WHAT IS REQUIRED: Copy each line from the data that has the word "vinafik" in it.

GIVEN ENTRIES:

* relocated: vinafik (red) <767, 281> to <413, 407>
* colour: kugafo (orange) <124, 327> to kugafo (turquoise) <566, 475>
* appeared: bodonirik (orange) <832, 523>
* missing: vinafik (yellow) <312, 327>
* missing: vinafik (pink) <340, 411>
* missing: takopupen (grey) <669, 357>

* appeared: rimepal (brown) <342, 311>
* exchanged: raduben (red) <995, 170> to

==

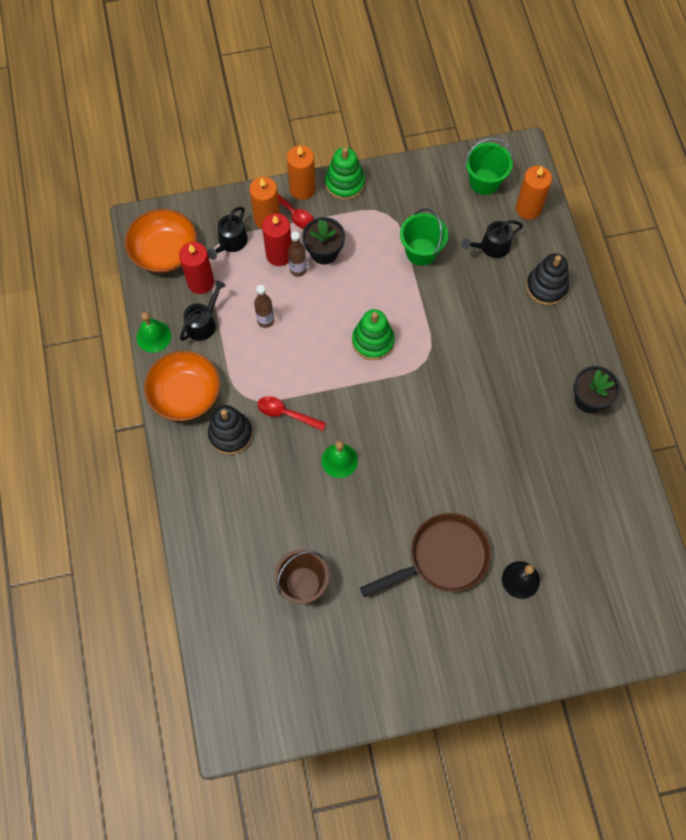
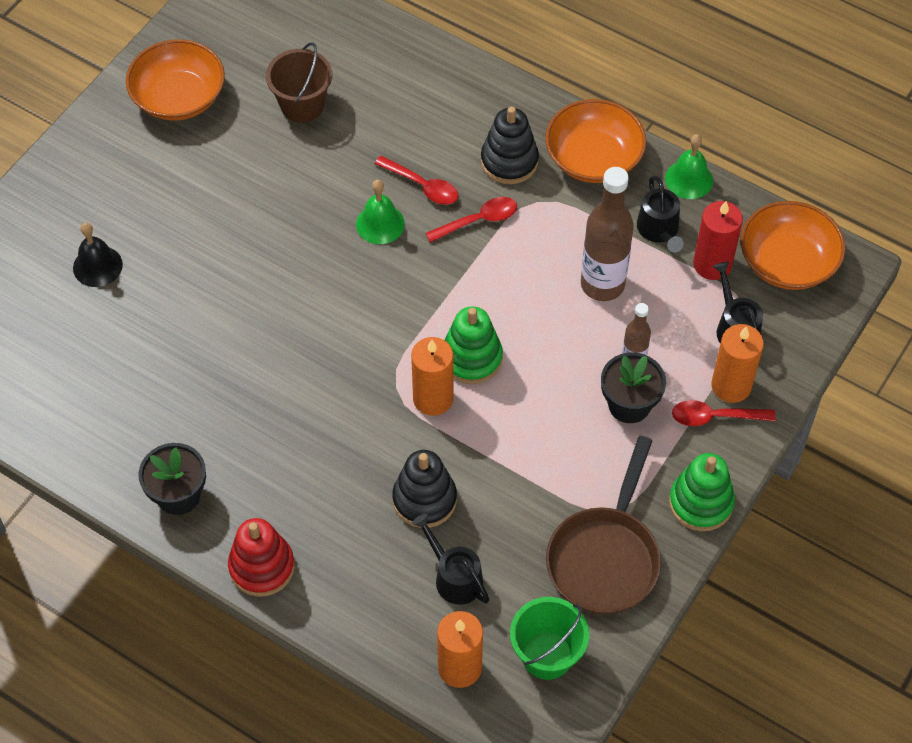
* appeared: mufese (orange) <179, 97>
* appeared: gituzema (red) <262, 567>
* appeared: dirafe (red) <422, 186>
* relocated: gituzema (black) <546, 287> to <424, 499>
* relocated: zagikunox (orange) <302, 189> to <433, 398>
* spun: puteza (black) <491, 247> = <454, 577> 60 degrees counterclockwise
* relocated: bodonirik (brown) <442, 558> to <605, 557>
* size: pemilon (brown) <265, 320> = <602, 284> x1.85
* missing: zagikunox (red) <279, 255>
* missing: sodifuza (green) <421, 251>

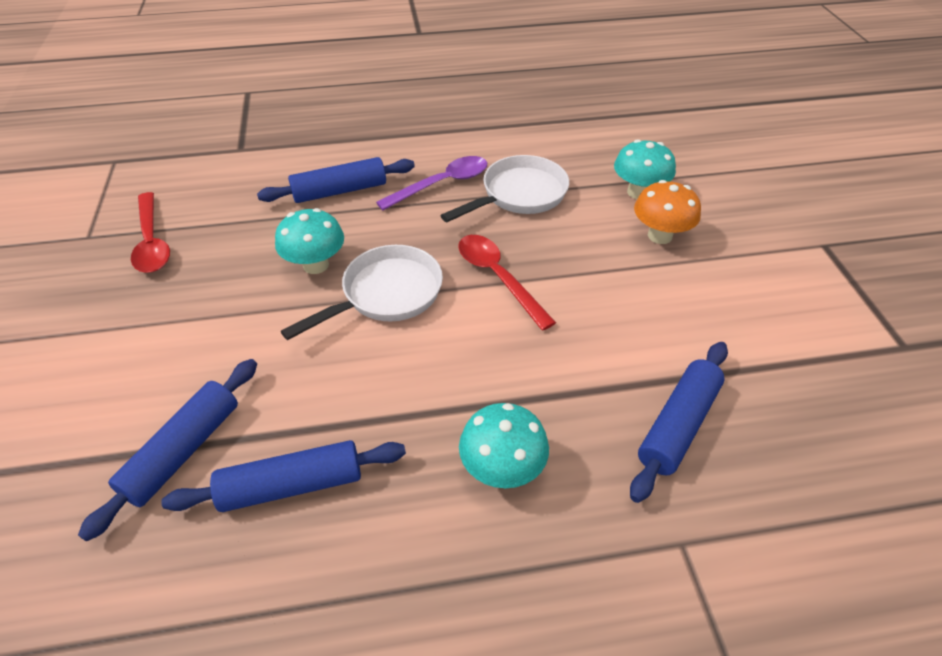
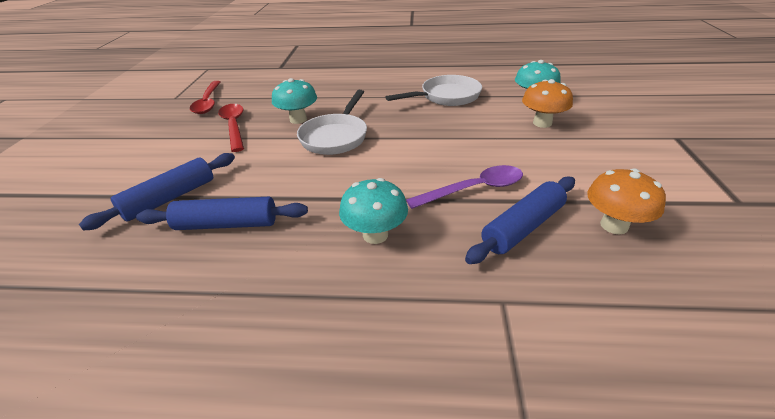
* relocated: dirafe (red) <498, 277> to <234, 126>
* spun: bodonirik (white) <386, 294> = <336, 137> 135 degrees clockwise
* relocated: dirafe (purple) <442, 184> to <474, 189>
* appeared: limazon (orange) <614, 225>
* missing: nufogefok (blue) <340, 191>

ANSWER BELOW:
* relocated: vinafik (red) <767, 281> to <413, 407>
* missing: vinafik (yellow) <312, 327>
* missing: vinafik (pink) <340, 411>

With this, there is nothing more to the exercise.